• _HOW TO COMPLETE THIS TASK_
Looking through the data below, work out how many lines have the word "bear". Reply with that number only.

• _THE DATA_

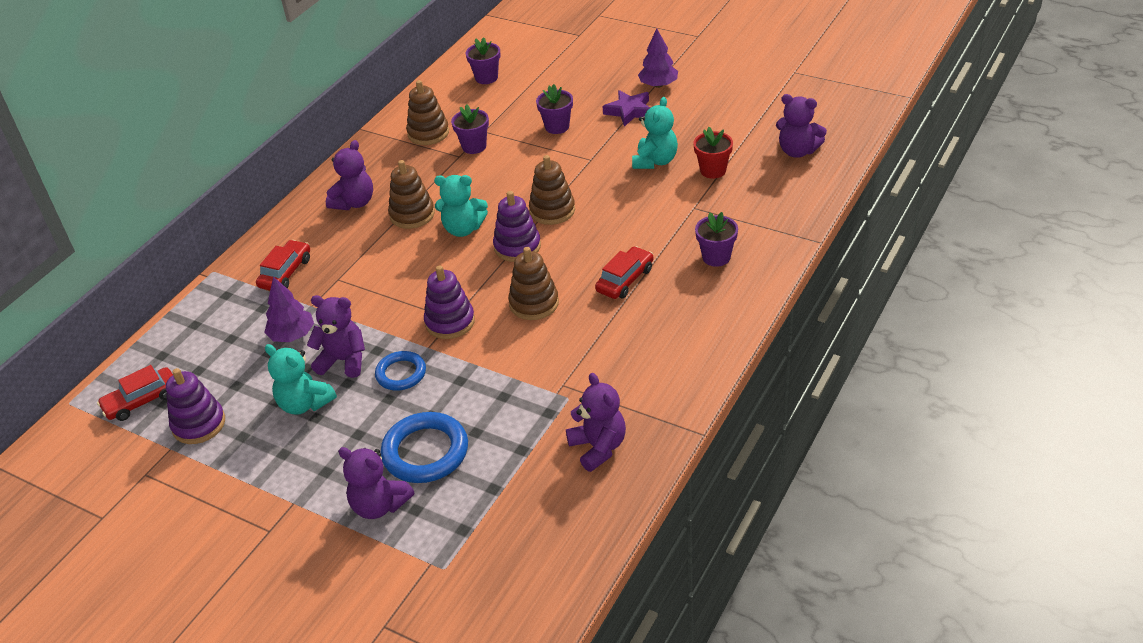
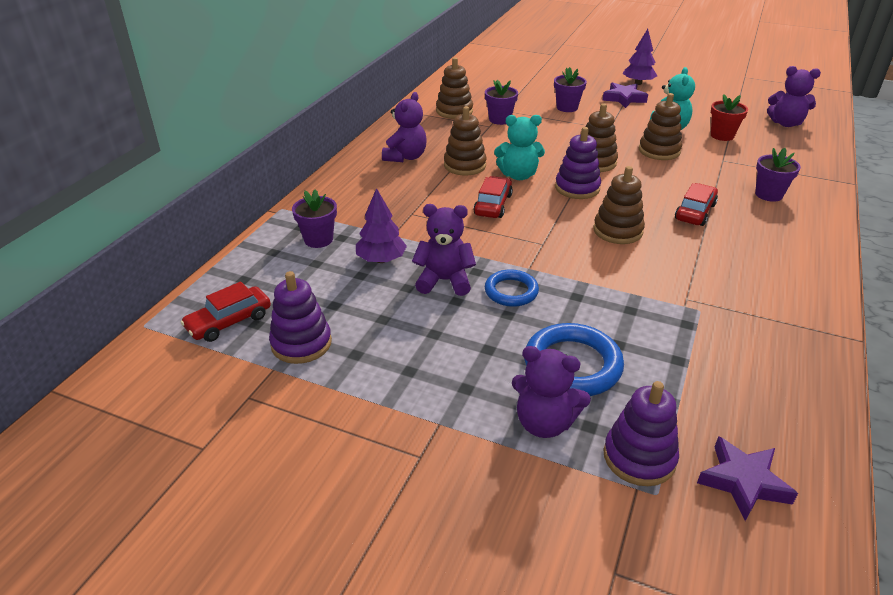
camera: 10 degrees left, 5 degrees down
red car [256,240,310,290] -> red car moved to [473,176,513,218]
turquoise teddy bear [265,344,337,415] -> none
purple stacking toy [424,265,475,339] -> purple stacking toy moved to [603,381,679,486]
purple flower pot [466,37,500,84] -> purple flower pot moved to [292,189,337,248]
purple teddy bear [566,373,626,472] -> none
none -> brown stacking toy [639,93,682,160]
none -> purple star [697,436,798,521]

• _RESULT OF THIS TASK_
2